**Records for the exercise:**
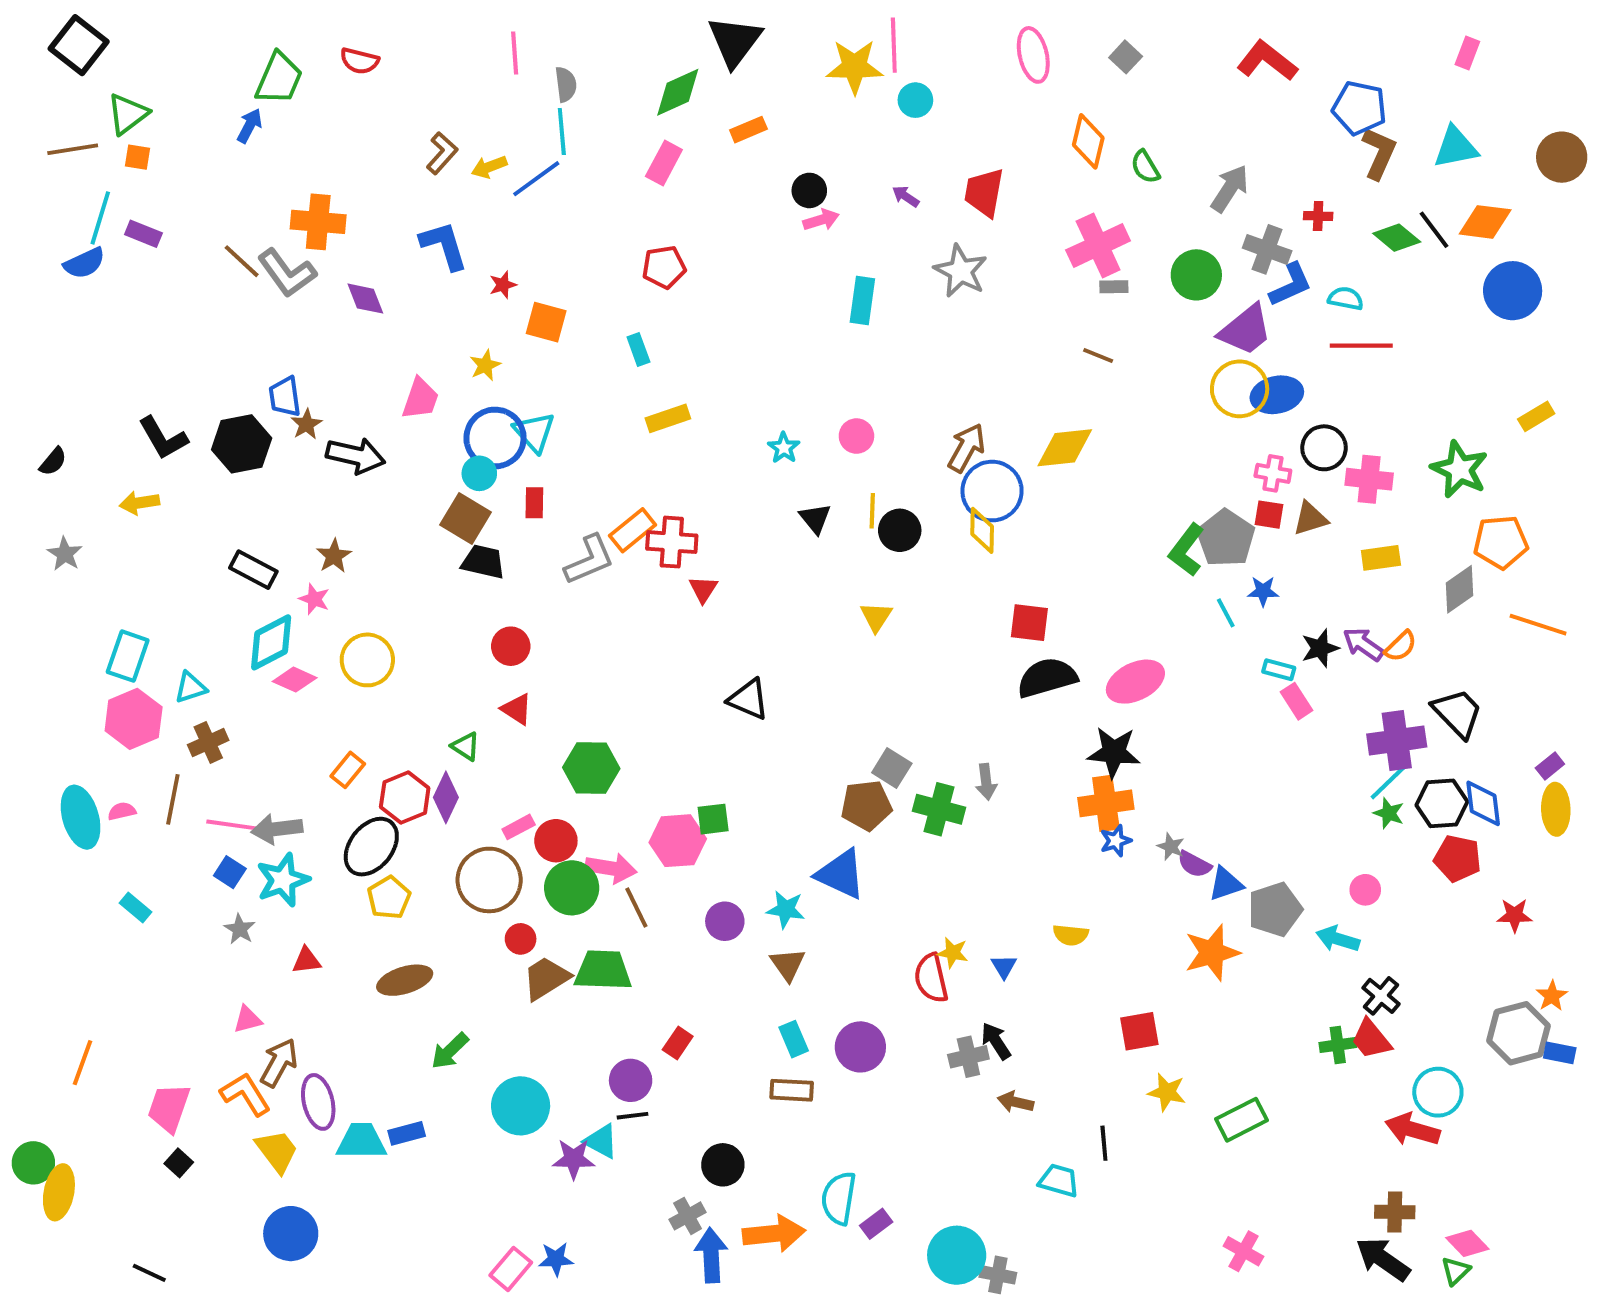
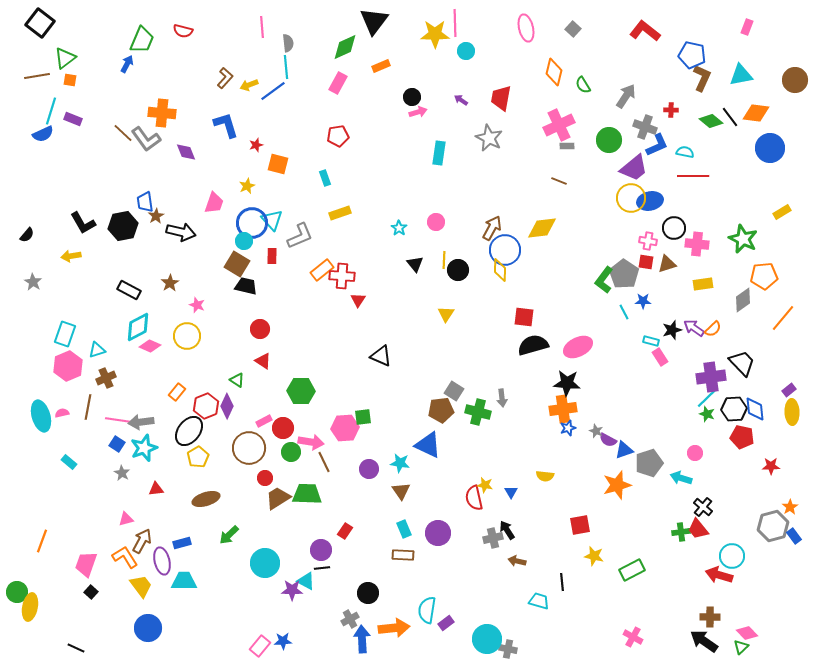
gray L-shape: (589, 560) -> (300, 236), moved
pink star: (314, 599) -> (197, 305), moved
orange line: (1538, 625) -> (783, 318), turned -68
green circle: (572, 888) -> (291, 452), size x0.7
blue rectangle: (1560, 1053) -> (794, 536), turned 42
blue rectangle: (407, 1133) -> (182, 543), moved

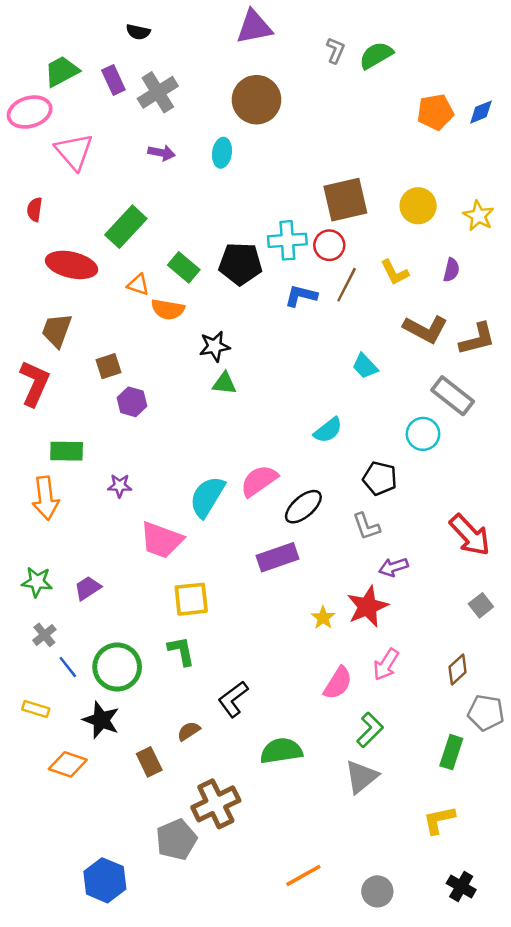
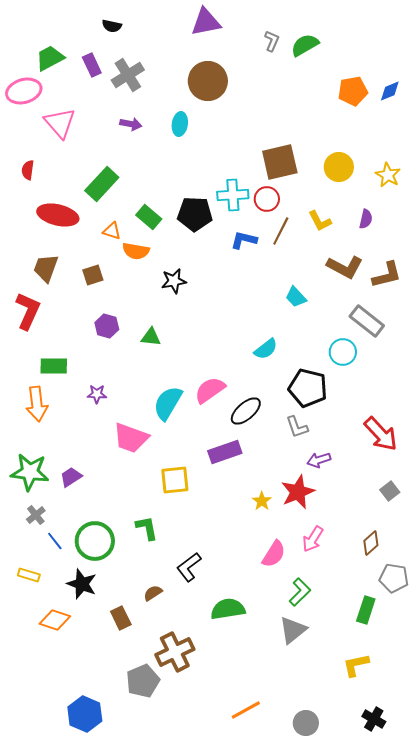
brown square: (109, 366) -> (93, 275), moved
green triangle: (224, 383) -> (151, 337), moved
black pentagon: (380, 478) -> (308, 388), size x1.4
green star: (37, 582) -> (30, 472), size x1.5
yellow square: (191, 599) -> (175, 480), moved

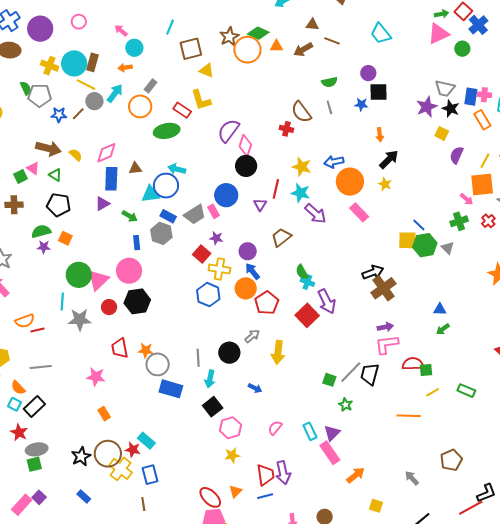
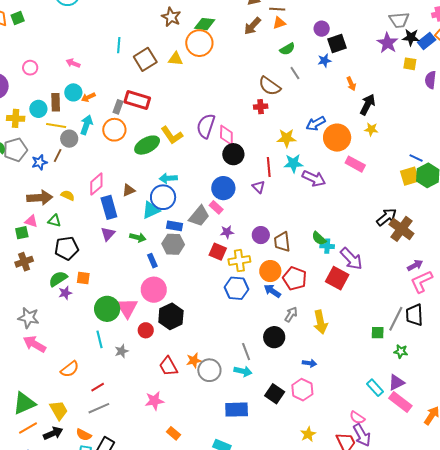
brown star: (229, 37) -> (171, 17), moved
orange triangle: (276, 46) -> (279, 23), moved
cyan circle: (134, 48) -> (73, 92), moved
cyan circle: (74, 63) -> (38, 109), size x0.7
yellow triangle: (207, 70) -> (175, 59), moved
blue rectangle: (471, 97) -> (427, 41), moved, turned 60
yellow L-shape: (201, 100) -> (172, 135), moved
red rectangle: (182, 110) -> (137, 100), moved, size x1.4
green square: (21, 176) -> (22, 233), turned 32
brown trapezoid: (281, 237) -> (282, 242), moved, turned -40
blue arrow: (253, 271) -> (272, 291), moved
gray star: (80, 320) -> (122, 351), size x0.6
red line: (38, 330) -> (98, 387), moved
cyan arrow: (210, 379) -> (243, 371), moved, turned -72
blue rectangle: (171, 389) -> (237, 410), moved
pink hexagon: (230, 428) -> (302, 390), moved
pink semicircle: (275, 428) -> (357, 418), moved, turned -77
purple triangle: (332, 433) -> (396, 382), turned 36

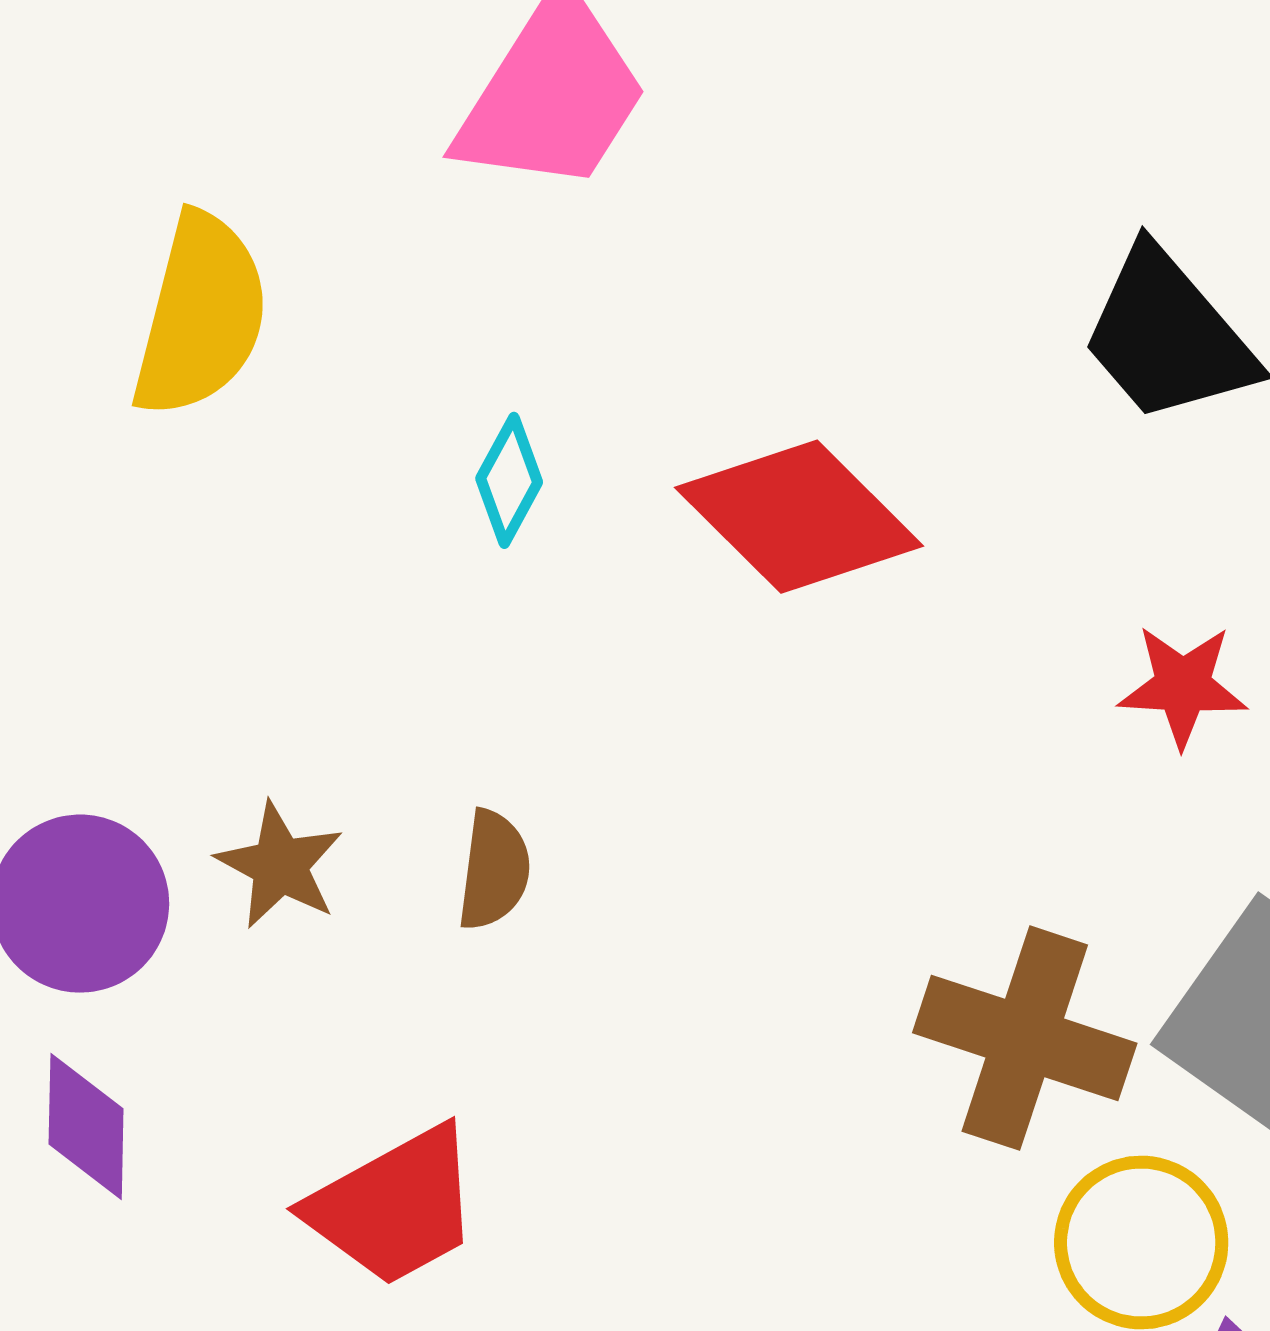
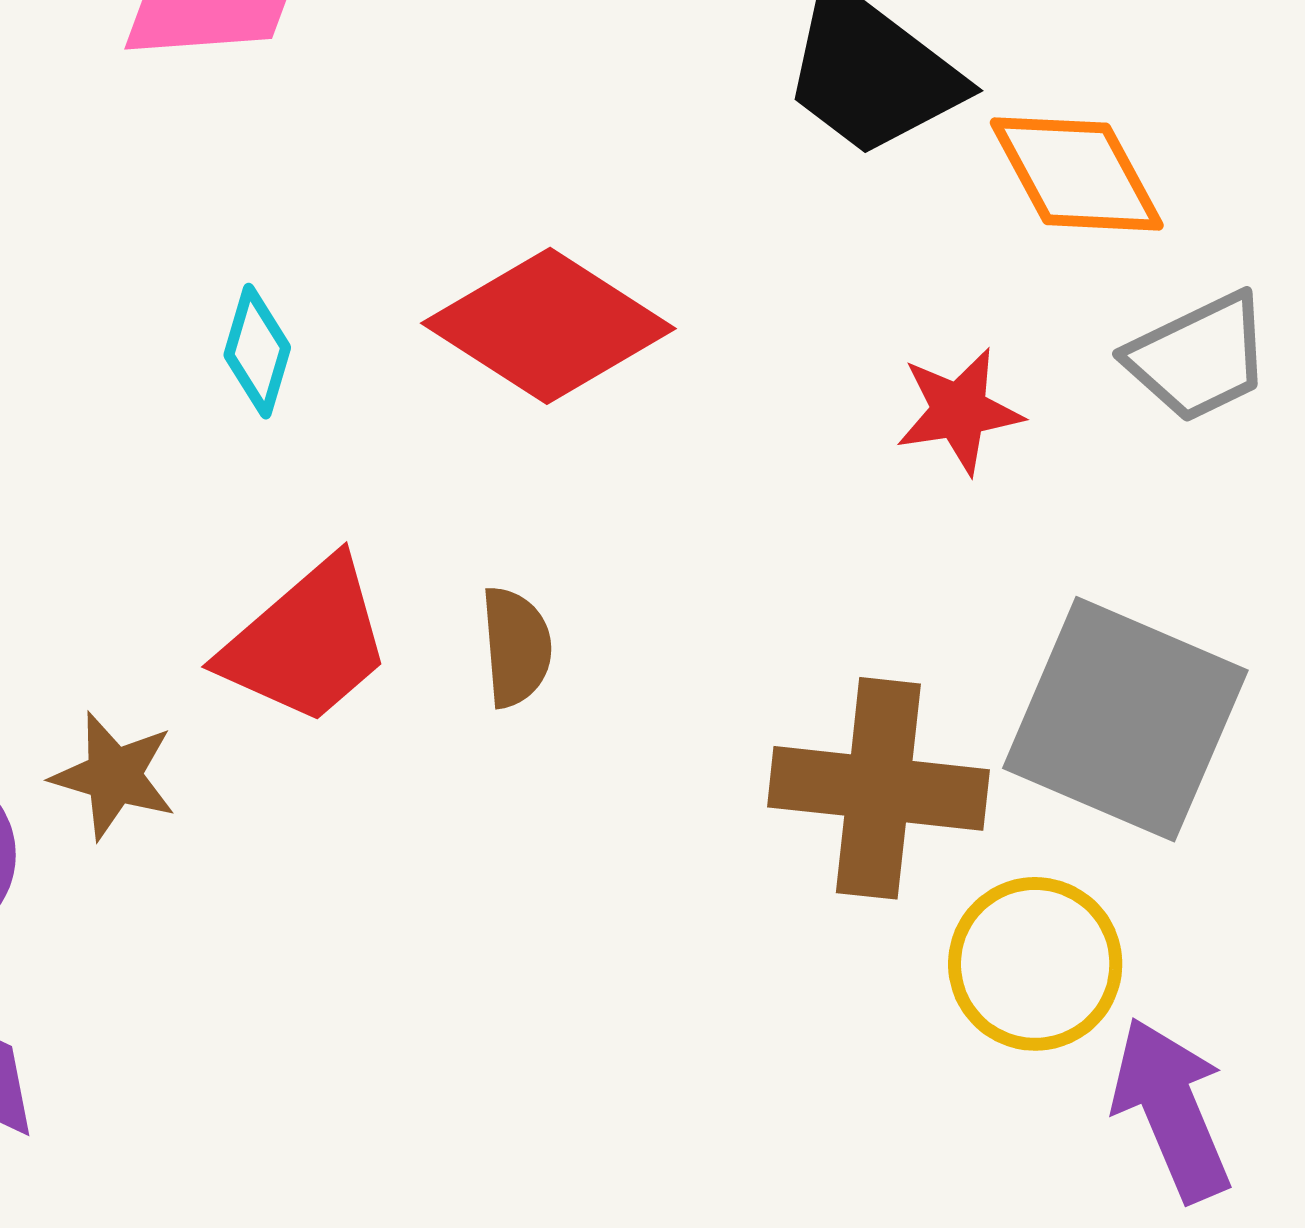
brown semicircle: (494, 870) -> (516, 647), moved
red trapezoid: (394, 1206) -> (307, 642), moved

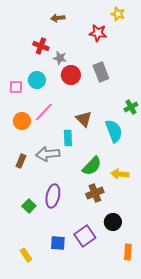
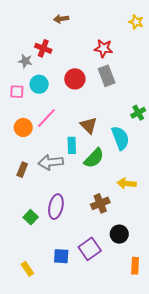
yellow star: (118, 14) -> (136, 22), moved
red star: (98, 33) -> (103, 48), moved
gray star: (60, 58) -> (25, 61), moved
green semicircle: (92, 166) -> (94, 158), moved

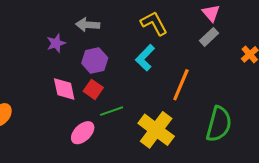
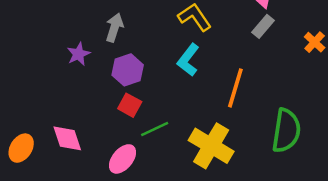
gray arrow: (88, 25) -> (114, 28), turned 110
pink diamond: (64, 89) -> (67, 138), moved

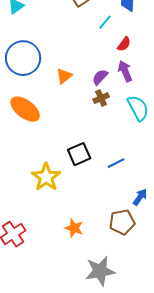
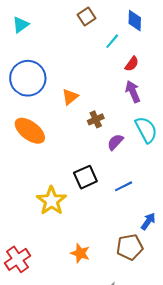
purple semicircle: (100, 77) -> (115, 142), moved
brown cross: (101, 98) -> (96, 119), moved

**The problem:** Please set down the whole listing exactly, apart from the pictures.

**Output for this task:**
gray L-shape: (589, 560) -> (300, 236), moved
pink star: (314, 599) -> (197, 305), moved
orange line: (1538, 625) -> (783, 318), turned -68
green circle: (572, 888) -> (291, 452), size x0.7
blue rectangle: (1560, 1053) -> (794, 536), turned 42
blue rectangle: (407, 1133) -> (182, 543), moved

brown square: (109, 366) -> (93, 275), moved
green triangle: (224, 383) -> (151, 337), moved
black pentagon: (380, 478) -> (308, 388), size x1.4
green star: (37, 582) -> (30, 472), size x1.5
yellow square: (191, 599) -> (175, 480), moved

brown star: (229, 37) -> (171, 17), moved
orange triangle: (276, 46) -> (279, 23), moved
cyan circle: (134, 48) -> (73, 92), moved
cyan circle: (74, 63) -> (38, 109), size x0.7
yellow triangle: (207, 70) -> (175, 59), moved
blue rectangle: (471, 97) -> (427, 41), moved, turned 60
yellow L-shape: (201, 100) -> (172, 135), moved
red rectangle: (182, 110) -> (137, 100), moved, size x1.4
green square: (21, 176) -> (22, 233), turned 32
brown trapezoid: (281, 237) -> (282, 242), moved, turned -40
blue arrow: (253, 271) -> (272, 291), moved
gray star: (80, 320) -> (122, 351), size x0.6
red line: (38, 330) -> (98, 387), moved
cyan arrow: (210, 379) -> (243, 371), moved, turned -72
blue rectangle: (171, 389) -> (237, 410), moved
pink hexagon: (230, 428) -> (302, 390), moved
pink semicircle: (275, 428) -> (357, 418), moved, turned -77
purple triangle: (332, 433) -> (396, 382), turned 36

brown semicircle: (494, 870) -> (516, 647), moved
red trapezoid: (394, 1206) -> (307, 642), moved

yellow star: (118, 14) -> (136, 22), moved
red star: (98, 33) -> (103, 48), moved
gray star: (60, 58) -> (25, 61), moved
green semicircle: (92, 166) -> (94, 158), moved

gray arrow: (88, 25) -> (114, 28), turned 110
pink diamond: (64, 89) -> (67, 138), moved

purple semicircle: (100, 77) -> (115, 142), moved
brown cross: (101, 98) -> (96, 119), moved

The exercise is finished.